TO DO:
Without the images, output every record exactly as it appears.

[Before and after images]
┄┄┄┄┄┄┄┄┄┄┄┄┄┄┄┄┄┄┄┄
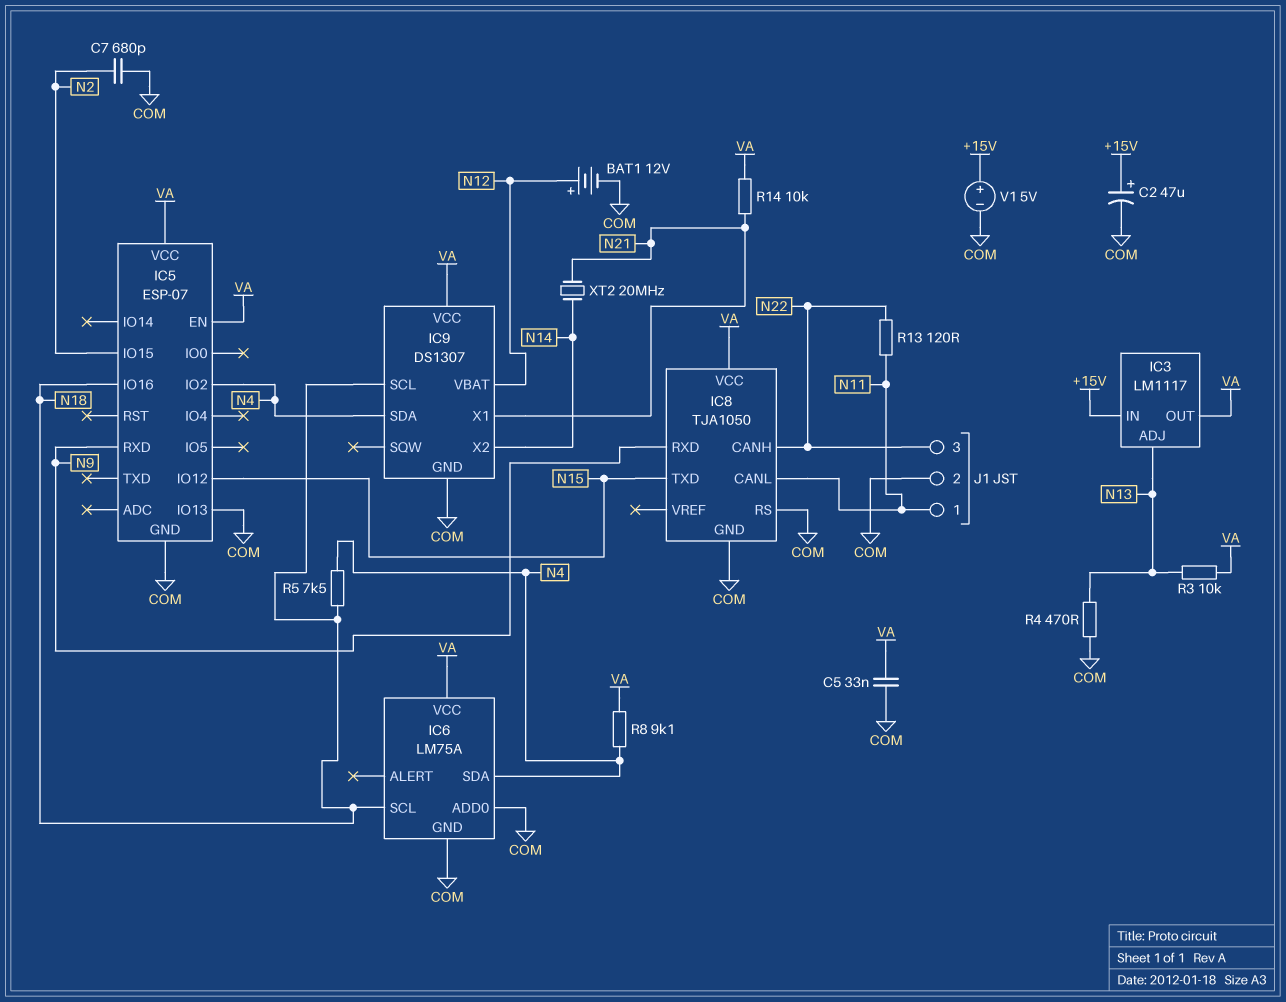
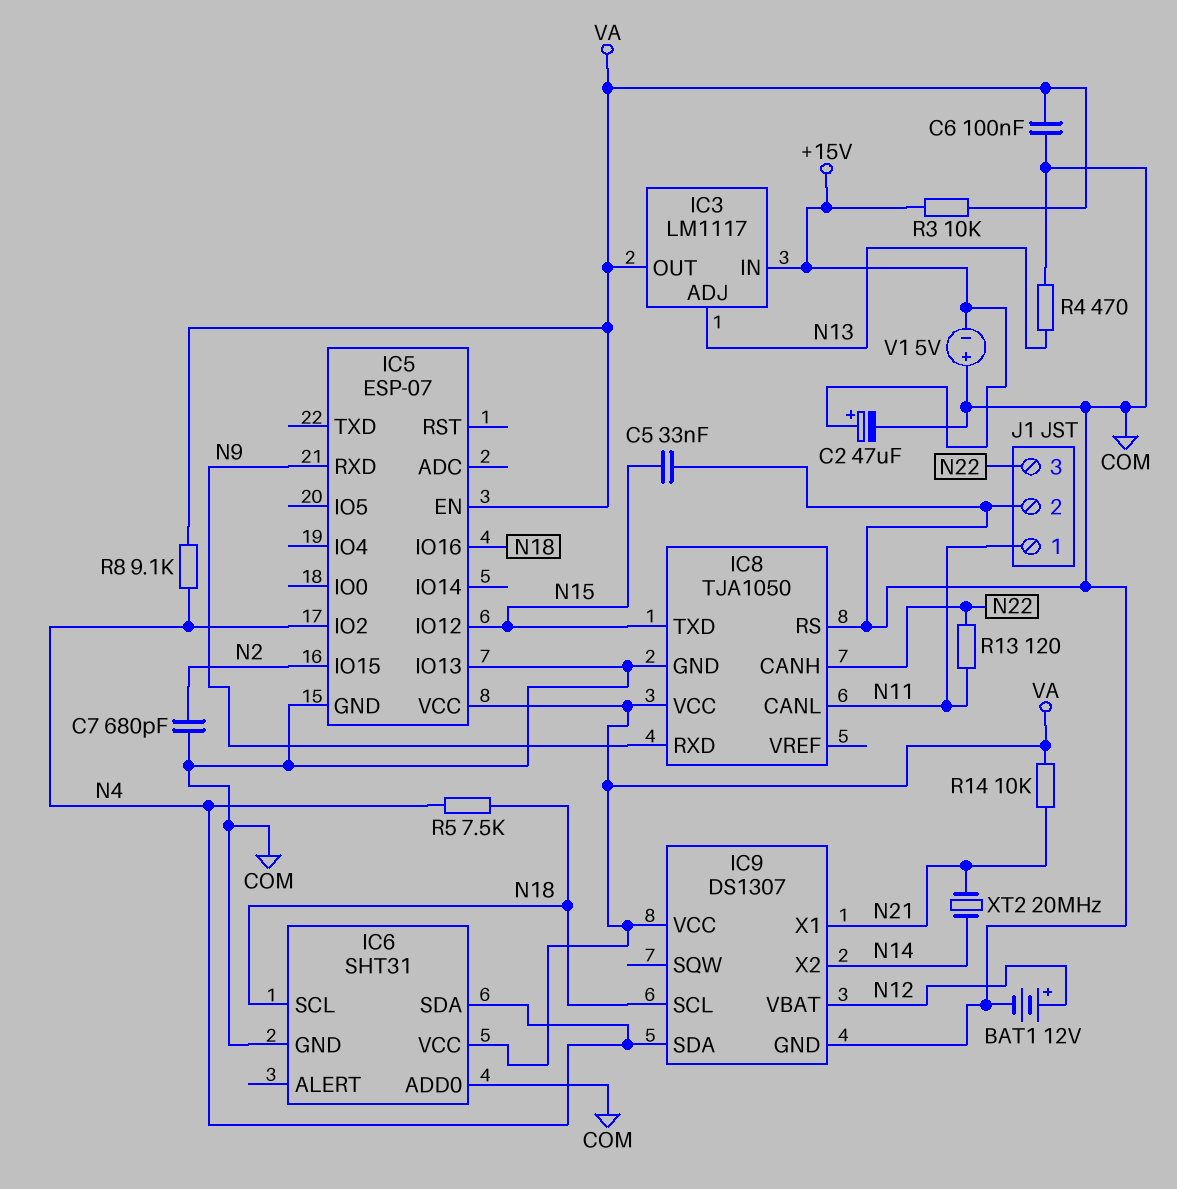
C5: 33nF (COM, VA) -> 33nF (COM, N15)
C6: none -> 100nF (COM, VA)
IC6: LM75A -> SHT31
R3: 10k (N13, VA) -> 10k (+15V, VA)
V1: 5V (plus +15V, minus COM) -> 5V (plus COM, minus +15V)

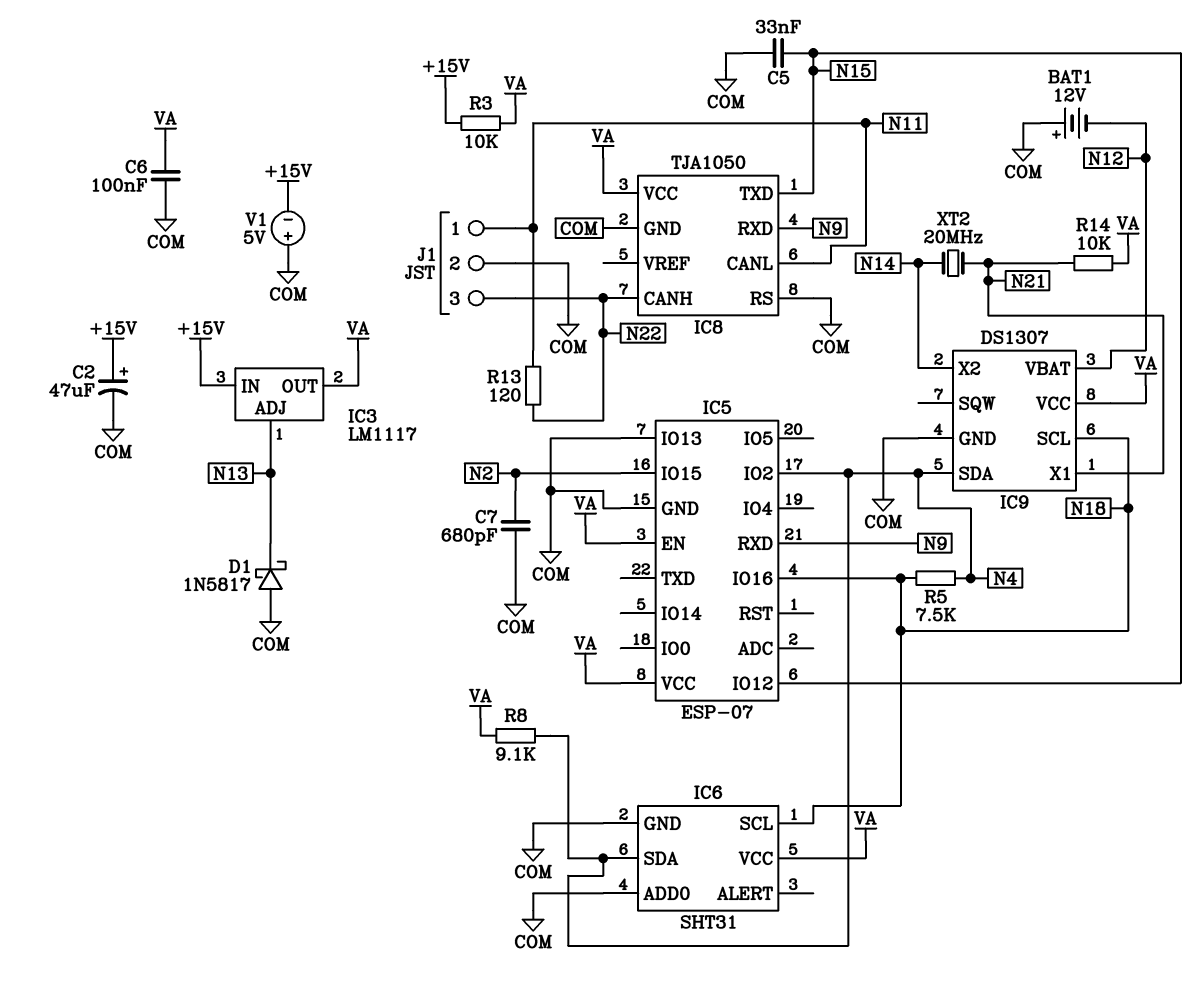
BAT1: 12V (plus N12, minus COM) -> 12V (plus COM, minus N12)
D1: none -> schottky 1N5817 (A COM, K N13)
R4: 470 (COM, N13) -> none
┄┄┄┄┄┄┄┄┄┄┄┄┄┄┄┄┄┄┄┄
SOLUTION TO THIS TASK:
C5: 33nF (COM, VA) -> 33nF (COM, N15)
C6: none -> 100nF (COM, VA)
IC6: LM75A -> SHT31
R3: 10k (N13, VA) -> 10k (+15V, VA)
V1: 5V (plus +15V, minus COM) -> 5V (plus COM, minus +15V)

BAT1: 12V (plus N12, minus COM) -> 12V (plus COM, minus N12)
D1: none -> schottky 1N5817 (A COM, K N13)
R4: 470 (COM, N13) -> none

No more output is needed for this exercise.